# [Records supplied]
======

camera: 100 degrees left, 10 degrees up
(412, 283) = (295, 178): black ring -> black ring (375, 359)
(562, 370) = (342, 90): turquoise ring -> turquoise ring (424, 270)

======

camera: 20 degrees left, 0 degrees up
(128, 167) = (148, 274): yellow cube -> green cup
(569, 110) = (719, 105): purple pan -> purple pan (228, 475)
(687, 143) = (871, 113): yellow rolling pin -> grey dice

======

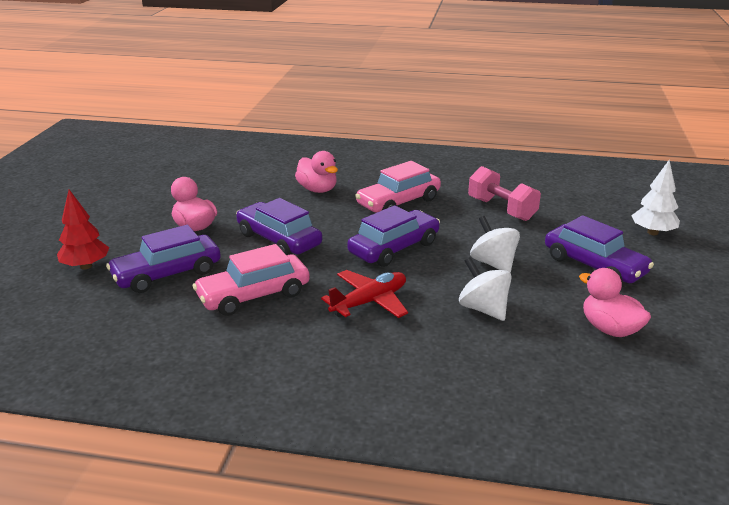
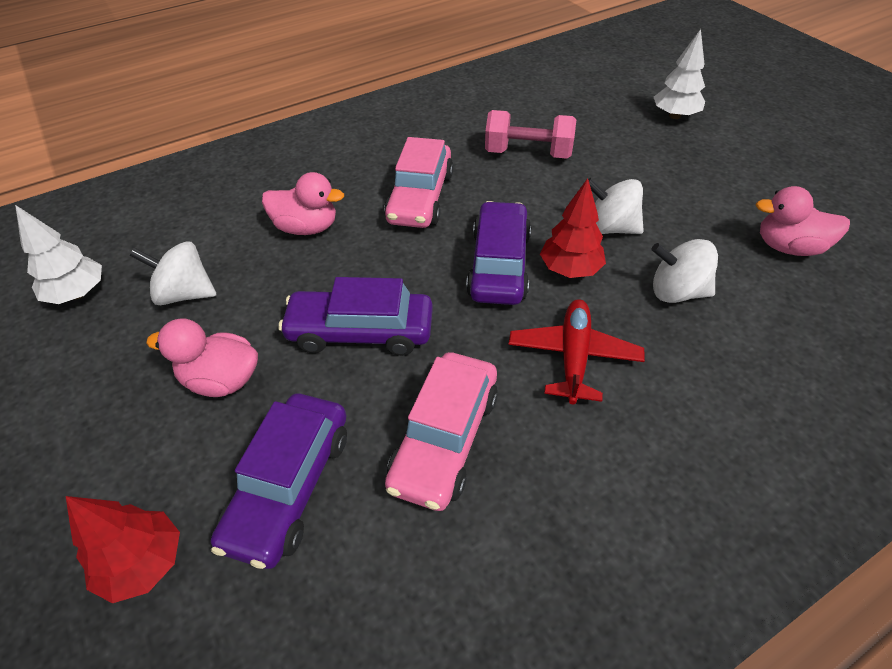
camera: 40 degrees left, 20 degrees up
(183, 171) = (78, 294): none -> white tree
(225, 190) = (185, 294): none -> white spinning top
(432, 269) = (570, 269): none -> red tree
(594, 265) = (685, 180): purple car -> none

======

# [What to do]
Respond with the number of lines in the listing above that include the word "white", and with nothing more.

# [Expected answer]
2